__What the exercise asks__: Starting at the top of the entries below, set down every line exactly, please, until you reach the line with "R102: 6.8k (AOUT2, U101/PB2)", which is included too.

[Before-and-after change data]

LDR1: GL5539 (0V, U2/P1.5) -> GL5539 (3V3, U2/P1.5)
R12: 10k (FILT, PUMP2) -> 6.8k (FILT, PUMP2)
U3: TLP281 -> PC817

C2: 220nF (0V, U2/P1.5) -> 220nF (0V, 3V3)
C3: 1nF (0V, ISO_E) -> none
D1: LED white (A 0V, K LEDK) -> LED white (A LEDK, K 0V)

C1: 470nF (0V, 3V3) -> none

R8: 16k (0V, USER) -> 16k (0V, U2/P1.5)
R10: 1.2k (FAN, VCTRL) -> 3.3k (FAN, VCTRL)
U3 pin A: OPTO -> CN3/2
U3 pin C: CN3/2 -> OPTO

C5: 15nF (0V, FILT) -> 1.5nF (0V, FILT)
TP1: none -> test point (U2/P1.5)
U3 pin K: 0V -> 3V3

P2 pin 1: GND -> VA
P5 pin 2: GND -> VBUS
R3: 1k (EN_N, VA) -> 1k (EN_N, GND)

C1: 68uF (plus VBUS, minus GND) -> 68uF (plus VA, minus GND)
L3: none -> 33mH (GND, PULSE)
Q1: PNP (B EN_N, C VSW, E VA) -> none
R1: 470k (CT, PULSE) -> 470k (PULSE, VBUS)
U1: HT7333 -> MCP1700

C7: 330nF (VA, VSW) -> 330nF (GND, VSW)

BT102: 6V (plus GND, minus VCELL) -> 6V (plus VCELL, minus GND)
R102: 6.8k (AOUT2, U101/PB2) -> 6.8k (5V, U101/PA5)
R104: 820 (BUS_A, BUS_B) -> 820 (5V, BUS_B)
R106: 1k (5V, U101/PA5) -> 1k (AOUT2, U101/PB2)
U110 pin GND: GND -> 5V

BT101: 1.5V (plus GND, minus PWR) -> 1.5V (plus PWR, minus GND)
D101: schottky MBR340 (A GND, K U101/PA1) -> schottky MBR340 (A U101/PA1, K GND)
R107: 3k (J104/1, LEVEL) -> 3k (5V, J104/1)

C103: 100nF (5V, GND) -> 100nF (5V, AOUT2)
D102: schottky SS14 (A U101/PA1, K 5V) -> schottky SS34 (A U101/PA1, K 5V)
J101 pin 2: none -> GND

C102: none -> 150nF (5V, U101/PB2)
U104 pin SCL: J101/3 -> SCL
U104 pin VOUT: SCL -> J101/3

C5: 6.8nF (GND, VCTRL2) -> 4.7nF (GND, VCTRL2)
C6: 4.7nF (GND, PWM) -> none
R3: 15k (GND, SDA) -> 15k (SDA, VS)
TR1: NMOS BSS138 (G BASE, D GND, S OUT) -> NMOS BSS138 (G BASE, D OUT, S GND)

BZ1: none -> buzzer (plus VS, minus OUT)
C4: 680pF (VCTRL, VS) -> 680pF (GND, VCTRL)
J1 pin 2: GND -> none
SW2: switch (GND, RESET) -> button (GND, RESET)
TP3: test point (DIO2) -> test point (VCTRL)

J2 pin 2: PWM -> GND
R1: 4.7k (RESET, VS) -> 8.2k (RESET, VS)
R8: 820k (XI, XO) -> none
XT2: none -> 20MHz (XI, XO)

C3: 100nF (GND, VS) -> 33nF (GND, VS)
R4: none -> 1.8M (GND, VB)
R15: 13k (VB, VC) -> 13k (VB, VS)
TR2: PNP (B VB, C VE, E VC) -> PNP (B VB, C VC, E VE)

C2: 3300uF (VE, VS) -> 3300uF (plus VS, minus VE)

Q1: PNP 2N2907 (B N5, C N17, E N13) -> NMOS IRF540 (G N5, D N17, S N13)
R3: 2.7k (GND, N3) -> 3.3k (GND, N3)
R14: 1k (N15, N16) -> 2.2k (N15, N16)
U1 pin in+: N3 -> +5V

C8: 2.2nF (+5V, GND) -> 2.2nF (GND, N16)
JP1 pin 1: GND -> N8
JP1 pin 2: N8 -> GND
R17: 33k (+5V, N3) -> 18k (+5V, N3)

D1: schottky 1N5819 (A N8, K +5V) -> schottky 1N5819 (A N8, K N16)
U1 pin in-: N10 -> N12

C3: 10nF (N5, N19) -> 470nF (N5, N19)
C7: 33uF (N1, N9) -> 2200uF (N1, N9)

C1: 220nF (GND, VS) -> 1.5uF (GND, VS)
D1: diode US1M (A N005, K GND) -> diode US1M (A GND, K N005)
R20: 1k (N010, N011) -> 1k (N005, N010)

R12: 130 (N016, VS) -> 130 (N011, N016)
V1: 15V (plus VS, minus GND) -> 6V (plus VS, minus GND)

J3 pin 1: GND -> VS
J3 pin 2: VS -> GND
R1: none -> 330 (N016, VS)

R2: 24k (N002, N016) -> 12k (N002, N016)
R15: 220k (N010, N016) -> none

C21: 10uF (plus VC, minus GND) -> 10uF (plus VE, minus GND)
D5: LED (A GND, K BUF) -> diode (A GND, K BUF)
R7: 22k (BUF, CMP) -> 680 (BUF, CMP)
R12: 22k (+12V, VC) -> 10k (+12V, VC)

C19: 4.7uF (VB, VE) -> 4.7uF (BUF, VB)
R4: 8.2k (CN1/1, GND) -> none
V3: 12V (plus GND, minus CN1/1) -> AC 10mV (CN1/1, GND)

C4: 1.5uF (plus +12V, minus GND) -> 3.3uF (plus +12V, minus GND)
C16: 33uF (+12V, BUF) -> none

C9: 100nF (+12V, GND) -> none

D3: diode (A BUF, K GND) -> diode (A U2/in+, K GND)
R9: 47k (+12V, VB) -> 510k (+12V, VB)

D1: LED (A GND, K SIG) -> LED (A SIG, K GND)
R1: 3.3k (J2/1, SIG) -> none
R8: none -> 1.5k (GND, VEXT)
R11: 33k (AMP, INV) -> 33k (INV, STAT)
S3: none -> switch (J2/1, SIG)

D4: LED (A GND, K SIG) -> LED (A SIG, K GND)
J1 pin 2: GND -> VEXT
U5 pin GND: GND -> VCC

__Output for this exercise__:
LDR1: GL5539 (0V, U2/P1.5) -> GL5539 (3V3, U2/P1.5)
R12: 10k (FILT, PUMP2) -> 6.8k (FILT, PUMP2)
U3: TLP281 -> PC817

C2: 220nF (0V, U2/P1.5) -> 220nF (0V, 3V3)
C3: 1nF (0V, ISO_E) -> none
D1: LED white (A 0V, K LEDK) -> LED white (A LEDK, K 0V)

C1: 470nF (0V, 3V3) -> none

R8: 16k (0V, USER) -> 16k (0V, U2/P1.5)
R10: 1.2k (FAN, VCTRL) -> 3.3k (FAN, VCTRL)
U3 pin A: OPTO -> CN3/2
U3 pin C: CN3/2 -> OPTO

C5: 15nF (0V, FILT) -> 1.5nF (0V, FILT)
TP1: none -> test point (U2/P1.5)
U3 pin K: 0V -> 3V3

P2 pin 1: GND -> VA
P5 pin 2: GND -> VBUS
R3: 1k (EN_N, VA) -> 1k (EN_N, GND)

C1: 68uF (plus VBUS, minus GND) -> 68uF (plus VA, minus GND)
L3: none -> 33mH (GND, PULSE)
Q1: PNP (B EN_N, C VSW, E VA) -> none
R1: 470k (CT, PULSE) -> 470k (PULSE, VBUS)
U1: HT7333 -> MCP1700

C7: 330nF (VA, VSW) -> 330nF (GND, VSW)

BT102: 6V (plus GND, minus VCELL) -> 6V (plus VCELL, minus GND)
R102: 6.8k (AOUT2, U101/PB2) -> 6.8k (5V, U101/PA5)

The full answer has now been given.